Records from a data source
● ● ● ● ●

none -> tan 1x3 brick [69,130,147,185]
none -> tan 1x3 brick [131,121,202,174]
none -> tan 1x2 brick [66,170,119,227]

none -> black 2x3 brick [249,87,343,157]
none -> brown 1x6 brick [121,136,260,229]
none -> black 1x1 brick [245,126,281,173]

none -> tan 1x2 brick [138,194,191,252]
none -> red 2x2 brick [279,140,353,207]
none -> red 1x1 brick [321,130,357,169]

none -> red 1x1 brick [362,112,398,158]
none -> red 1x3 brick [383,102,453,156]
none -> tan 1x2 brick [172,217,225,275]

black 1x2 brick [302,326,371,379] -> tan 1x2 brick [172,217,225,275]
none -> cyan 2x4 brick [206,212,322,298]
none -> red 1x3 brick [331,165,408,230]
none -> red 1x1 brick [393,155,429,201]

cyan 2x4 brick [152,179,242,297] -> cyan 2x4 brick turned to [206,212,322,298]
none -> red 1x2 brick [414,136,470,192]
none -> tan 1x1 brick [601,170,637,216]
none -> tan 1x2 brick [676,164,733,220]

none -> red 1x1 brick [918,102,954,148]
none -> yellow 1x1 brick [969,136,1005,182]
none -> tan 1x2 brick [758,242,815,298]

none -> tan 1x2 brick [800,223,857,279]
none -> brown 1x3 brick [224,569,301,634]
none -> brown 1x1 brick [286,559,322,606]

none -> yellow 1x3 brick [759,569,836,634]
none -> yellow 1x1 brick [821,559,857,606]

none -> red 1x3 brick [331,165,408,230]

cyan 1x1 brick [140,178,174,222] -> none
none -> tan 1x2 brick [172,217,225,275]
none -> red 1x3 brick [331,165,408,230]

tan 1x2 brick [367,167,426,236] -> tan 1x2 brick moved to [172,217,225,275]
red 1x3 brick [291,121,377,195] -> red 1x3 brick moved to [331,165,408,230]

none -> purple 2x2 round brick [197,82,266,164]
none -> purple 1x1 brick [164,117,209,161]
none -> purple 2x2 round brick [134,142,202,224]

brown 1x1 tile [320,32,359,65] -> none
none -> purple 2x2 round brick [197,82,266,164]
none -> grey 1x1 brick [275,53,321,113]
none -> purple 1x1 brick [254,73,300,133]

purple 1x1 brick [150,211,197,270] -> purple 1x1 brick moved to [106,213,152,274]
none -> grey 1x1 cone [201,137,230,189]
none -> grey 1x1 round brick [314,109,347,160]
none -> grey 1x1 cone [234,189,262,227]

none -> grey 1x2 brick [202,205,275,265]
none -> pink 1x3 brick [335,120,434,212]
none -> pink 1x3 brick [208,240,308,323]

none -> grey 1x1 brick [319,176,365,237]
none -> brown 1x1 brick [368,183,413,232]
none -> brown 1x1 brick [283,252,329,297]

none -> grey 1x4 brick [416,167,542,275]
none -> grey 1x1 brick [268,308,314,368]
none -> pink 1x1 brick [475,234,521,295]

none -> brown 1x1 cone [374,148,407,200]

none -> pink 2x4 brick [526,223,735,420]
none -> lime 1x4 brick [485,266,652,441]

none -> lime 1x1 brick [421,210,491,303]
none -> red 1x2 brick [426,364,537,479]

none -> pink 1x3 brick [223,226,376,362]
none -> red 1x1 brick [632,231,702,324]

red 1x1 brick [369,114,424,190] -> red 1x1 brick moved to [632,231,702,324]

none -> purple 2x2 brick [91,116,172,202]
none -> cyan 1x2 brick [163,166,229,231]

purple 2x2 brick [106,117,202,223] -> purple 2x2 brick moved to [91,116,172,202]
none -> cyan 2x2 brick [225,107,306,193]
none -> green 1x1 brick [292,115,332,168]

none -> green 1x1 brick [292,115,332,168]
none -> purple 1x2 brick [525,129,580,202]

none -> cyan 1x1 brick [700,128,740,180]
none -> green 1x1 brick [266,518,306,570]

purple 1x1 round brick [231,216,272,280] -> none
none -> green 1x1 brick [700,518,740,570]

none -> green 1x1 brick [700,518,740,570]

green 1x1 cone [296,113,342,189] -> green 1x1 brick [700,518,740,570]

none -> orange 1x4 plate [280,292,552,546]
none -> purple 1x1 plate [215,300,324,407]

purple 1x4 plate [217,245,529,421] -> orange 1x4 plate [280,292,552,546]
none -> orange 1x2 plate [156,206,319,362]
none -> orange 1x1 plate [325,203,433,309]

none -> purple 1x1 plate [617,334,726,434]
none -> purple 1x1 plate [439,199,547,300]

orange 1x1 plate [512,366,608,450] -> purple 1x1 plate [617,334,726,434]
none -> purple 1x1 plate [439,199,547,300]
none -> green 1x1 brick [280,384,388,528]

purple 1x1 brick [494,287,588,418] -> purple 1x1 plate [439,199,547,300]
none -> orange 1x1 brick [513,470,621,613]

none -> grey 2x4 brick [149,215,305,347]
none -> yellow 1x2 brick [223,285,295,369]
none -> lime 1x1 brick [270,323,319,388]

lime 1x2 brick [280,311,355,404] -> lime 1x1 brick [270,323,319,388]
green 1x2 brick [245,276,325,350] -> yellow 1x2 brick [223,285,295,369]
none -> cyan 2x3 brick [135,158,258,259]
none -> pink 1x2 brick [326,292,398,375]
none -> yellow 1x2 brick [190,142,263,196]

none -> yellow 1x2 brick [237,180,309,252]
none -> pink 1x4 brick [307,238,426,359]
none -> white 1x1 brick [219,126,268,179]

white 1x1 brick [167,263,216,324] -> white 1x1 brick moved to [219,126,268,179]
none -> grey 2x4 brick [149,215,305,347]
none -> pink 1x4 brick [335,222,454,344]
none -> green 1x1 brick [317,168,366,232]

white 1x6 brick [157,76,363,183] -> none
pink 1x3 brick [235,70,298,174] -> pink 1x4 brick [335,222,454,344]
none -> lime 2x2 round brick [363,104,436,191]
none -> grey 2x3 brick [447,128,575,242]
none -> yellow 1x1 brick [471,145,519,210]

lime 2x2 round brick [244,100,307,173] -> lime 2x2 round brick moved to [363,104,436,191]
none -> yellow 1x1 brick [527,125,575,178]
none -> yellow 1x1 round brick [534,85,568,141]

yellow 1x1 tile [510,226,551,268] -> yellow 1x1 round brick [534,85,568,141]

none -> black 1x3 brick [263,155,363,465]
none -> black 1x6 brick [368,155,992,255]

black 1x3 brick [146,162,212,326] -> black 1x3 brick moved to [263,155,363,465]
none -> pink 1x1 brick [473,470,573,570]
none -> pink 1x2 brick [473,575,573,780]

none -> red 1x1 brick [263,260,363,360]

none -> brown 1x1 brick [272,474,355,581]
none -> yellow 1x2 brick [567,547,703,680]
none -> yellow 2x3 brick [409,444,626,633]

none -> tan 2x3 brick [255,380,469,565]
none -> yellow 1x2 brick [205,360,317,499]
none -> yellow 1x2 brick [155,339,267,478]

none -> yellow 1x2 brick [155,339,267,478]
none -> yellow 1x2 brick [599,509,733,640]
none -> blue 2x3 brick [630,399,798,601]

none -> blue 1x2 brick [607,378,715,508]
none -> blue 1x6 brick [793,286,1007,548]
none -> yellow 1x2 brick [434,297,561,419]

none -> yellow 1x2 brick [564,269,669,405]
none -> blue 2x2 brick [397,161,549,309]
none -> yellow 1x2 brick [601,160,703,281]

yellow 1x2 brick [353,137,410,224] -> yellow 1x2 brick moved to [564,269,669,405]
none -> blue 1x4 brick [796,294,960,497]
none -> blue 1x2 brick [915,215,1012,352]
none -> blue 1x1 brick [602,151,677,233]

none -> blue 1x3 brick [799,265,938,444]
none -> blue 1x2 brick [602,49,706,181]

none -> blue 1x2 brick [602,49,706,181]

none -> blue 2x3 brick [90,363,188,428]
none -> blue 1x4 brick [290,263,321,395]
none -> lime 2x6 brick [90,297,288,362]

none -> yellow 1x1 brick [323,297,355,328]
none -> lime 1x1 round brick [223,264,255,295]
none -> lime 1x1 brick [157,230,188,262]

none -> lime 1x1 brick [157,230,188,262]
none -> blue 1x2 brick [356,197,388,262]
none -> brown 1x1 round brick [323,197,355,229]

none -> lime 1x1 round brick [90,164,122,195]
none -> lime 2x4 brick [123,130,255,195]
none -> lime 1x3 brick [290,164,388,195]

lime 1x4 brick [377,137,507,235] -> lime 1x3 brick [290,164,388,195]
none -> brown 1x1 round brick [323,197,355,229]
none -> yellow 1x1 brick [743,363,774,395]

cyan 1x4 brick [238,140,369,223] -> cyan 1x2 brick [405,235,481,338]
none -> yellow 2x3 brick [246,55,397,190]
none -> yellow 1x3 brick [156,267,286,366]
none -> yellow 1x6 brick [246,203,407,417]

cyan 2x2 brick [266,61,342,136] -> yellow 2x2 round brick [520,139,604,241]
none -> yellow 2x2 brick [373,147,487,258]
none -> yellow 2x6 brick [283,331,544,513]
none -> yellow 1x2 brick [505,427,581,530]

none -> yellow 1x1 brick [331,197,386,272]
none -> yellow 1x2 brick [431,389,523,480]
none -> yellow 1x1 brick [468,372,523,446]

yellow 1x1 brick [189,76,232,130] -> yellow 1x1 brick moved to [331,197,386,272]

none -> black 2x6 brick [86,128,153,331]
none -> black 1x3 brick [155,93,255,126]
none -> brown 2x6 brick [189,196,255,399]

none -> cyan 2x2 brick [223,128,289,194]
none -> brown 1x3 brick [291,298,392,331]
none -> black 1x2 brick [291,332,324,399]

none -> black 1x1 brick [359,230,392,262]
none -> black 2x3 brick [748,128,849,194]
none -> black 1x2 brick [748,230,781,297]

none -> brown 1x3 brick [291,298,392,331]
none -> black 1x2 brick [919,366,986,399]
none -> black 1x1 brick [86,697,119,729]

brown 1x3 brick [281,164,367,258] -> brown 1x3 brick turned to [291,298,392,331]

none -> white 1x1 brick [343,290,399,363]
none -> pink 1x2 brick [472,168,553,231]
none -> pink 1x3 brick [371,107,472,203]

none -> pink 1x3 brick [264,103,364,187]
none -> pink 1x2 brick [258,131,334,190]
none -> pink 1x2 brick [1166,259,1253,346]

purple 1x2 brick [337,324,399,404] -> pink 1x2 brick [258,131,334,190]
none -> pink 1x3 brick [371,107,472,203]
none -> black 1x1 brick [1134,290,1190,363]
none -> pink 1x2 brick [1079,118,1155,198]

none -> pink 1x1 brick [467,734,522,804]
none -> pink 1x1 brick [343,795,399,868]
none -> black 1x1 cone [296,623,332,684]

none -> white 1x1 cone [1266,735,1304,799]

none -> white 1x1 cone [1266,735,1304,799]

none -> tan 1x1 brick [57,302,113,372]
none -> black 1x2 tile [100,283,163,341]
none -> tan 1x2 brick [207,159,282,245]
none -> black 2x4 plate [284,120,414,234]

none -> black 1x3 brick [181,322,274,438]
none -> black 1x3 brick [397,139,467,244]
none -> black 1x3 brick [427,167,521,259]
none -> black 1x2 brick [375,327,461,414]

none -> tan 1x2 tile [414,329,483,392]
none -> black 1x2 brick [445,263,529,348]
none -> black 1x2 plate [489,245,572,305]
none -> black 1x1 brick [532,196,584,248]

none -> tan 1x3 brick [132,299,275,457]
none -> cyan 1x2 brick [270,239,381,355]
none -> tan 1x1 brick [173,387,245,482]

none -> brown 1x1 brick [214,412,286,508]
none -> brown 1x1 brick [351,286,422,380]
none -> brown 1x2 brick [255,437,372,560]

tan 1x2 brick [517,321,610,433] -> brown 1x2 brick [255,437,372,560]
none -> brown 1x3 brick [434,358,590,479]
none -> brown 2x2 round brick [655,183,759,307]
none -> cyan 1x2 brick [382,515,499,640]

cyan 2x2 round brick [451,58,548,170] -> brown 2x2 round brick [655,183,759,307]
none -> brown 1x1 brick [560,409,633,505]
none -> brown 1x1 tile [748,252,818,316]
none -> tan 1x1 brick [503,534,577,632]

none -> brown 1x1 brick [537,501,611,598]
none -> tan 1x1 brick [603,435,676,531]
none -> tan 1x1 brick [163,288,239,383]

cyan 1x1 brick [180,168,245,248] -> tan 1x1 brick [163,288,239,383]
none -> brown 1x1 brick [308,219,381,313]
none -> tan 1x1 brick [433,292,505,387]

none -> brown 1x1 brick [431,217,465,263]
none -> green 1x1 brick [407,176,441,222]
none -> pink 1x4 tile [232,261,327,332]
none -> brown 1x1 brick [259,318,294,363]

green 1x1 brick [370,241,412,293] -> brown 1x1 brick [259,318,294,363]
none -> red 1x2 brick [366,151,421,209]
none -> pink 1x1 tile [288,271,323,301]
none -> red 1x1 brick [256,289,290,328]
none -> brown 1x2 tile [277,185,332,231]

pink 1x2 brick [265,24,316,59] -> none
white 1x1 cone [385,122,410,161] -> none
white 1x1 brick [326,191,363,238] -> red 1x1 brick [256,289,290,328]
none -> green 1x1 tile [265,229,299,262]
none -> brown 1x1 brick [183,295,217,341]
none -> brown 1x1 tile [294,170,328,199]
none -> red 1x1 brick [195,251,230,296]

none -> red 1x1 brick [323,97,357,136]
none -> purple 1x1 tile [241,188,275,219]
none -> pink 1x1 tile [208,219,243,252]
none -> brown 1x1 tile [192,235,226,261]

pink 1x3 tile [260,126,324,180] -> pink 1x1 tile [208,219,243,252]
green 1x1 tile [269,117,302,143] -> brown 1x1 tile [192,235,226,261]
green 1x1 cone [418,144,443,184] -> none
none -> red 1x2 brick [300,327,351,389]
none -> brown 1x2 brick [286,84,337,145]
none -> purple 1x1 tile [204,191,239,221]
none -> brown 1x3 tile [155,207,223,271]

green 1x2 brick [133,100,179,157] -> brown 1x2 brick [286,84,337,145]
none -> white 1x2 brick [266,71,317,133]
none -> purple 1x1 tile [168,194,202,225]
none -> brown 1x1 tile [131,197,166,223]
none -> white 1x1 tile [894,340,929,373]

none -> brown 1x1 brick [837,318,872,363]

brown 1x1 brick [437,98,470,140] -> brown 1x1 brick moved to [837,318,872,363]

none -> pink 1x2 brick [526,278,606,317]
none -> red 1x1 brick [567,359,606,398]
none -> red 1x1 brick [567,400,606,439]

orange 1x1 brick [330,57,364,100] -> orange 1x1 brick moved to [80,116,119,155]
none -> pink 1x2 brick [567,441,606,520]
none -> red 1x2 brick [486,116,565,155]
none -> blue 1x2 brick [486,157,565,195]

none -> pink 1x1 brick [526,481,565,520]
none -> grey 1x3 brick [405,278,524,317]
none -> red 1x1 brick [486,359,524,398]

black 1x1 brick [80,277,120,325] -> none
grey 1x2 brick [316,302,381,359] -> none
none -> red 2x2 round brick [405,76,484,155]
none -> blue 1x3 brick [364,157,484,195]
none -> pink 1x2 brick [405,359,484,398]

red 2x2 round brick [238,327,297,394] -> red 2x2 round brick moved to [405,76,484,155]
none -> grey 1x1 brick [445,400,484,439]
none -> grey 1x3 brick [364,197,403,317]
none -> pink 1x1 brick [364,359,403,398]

● ● ● ● ●

Instructions to follow
When you reach the line that contains "none -> yellow 1x1 brick [821,559,857,606]", stop; output it and every line before it from the start of the data, exactly as written.

Response
none -> tan 1x3 brick [69,130,147,185]
none -> tan 1x3 brick [131,121,202,174]
none -> tan 1x2 brick [66,170,119,227]

none -> black 2x3 brick [249,87,343,157]
none -> brown 1x6 brick [121,136,260,229]
none -> black 1x1 brick [245,126,281,173]

none -> tan 1x2 brick [138,194,191,252]
none -> red 2x2 brick [279,140,353,207]
none -> red 1x1 brick [321,130,357,169]

none -> red 1x1 brick [362,112,398,158]
none -> red 1x3 brick [383,102,453,156]
none -> tan 1x2 brick [172,217,225,275]

black 1x2 brick [302,326,371,379] -> tan 1x2 brick [172,217,225,275]
none -> cyan 2x4 brick [206,212,322,298]
none -> red 1x3 brick [331,165,408,230]
none -> red 1x1 brick [393,155,429,201]

cyan 2x4 brick [152,179,242,297] -> cyan 2x4 brick turned to [206,212,322,298]
none -> red 1x2 brick [414,136,470,192]
none -> tan 1x1 brick [601,170,637,216]
none -> tan 1x2 brick [676,164,733,220]

none -> red 1x1 brick [918,102,954,148]
none -> yellow 1x1 brick [969,136,1005,182]
none -> tan 1x2 brick [758,242,815,298]

none -> tan 1x2 brick [800,223,857,279]
none -> brown 1x3 brick [224,569,301,634]
none -> brown 1x1 brick [286,559,322,606]

none -> yellow 1x3 brick [759,569,836,634]
none -> yellow 1x1 brick [821,559,857,606]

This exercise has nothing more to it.